──────── EXTRACTED DATA

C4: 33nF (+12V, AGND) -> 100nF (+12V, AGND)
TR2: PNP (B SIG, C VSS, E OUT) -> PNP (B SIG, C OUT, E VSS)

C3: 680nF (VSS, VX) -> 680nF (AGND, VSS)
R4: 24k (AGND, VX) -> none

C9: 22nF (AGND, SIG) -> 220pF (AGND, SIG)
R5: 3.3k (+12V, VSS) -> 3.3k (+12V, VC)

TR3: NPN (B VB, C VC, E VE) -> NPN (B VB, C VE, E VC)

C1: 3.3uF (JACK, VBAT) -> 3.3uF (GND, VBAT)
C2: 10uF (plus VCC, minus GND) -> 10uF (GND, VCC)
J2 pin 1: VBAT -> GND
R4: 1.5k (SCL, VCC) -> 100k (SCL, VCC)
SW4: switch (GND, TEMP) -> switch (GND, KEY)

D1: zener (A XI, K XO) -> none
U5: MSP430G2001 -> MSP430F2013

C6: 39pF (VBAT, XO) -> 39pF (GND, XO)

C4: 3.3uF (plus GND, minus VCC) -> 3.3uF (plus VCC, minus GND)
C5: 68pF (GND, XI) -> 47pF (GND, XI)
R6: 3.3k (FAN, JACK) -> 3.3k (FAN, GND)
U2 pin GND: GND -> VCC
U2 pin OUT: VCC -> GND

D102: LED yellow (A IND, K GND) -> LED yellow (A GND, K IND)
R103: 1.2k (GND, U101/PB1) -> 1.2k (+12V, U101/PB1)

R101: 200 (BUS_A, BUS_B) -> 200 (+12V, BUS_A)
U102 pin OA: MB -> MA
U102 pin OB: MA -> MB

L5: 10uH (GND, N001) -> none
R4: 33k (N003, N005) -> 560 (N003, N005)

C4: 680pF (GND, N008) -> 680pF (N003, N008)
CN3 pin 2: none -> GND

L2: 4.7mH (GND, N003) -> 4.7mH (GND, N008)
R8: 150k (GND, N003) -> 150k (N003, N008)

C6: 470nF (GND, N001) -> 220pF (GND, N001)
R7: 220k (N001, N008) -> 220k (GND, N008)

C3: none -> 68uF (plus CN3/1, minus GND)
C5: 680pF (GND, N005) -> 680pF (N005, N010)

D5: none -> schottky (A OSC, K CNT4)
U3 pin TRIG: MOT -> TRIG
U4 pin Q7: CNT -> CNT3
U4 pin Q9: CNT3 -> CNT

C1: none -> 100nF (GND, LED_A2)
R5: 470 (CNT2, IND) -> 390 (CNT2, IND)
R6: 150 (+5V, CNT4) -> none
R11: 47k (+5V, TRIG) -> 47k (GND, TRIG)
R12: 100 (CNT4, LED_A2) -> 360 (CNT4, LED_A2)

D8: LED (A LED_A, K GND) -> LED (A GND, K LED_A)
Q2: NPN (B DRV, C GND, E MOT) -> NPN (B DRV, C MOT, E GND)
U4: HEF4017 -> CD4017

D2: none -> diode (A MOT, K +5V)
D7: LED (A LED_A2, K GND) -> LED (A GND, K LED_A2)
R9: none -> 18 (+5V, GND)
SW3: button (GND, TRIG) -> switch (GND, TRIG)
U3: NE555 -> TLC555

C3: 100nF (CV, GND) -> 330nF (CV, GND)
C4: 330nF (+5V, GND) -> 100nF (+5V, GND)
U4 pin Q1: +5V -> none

────────────────

§ **YOUR GOAL**: Of the lines above, copy each one that contains the word "JACK".

§ **WORKED SOLUTION**:
C1: 3.3uF (JACK, VBAT) -> 3.3uF (GND, VBAT)
R6: 3.3k (FAN, JACK) -> 3.3k (FAN, GND)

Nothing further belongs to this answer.